*PROVIDED INFORMATION*:
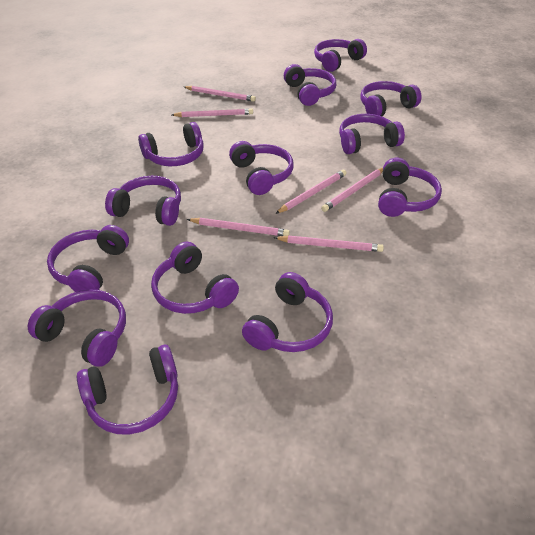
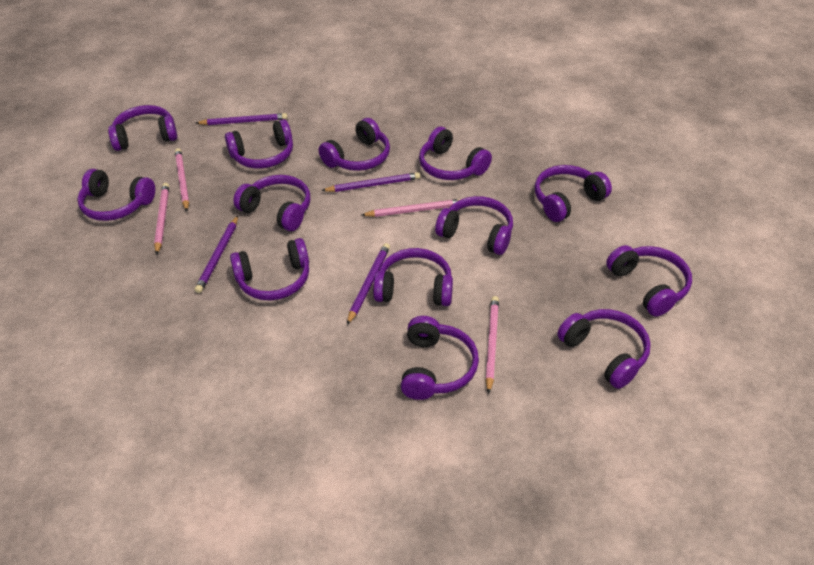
pink pencil: 6 -> 4
purple pencil: 0 -> 4

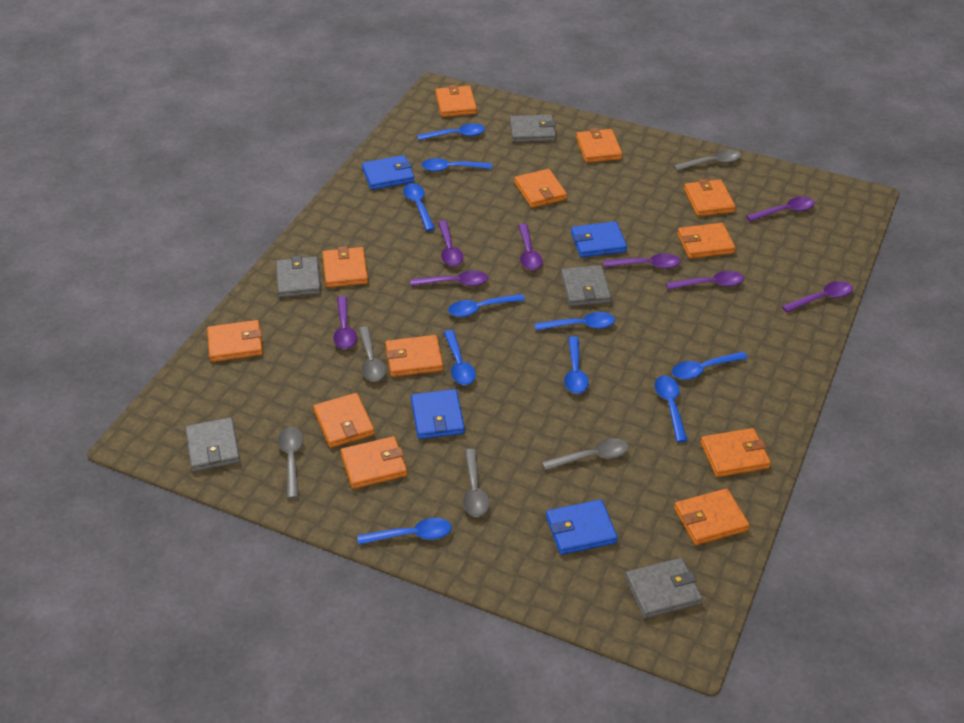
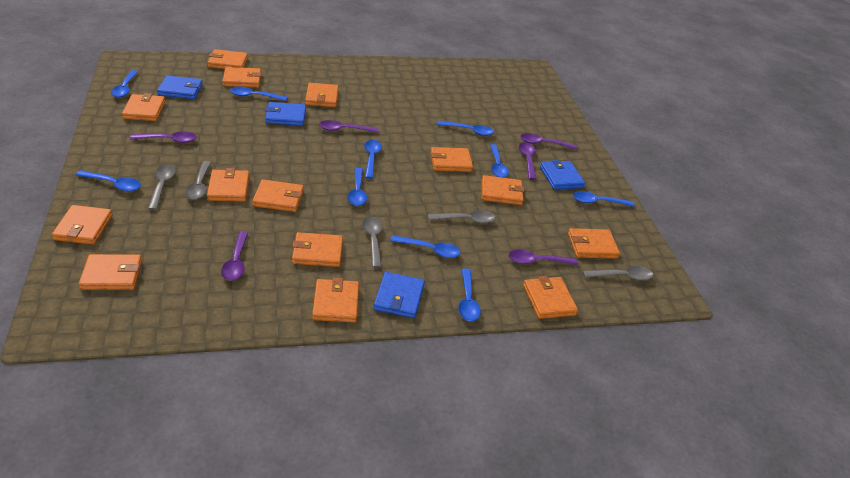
grey wallet: 5 -> 0
orange wallet: 12 -> 14
purple spoon: 8 -> 6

*WORK TO BE COMPLETED*: Strip out the pictures and reproduce the remaining material above exactly.

*EXERCISE ANSWER*:
pink pencil: 6 -> 4
purple pencil: 0 -> 4

grey wallet: 5 -> 0
orange wallet: 12 -> 14
purple spoon: 8 -> 6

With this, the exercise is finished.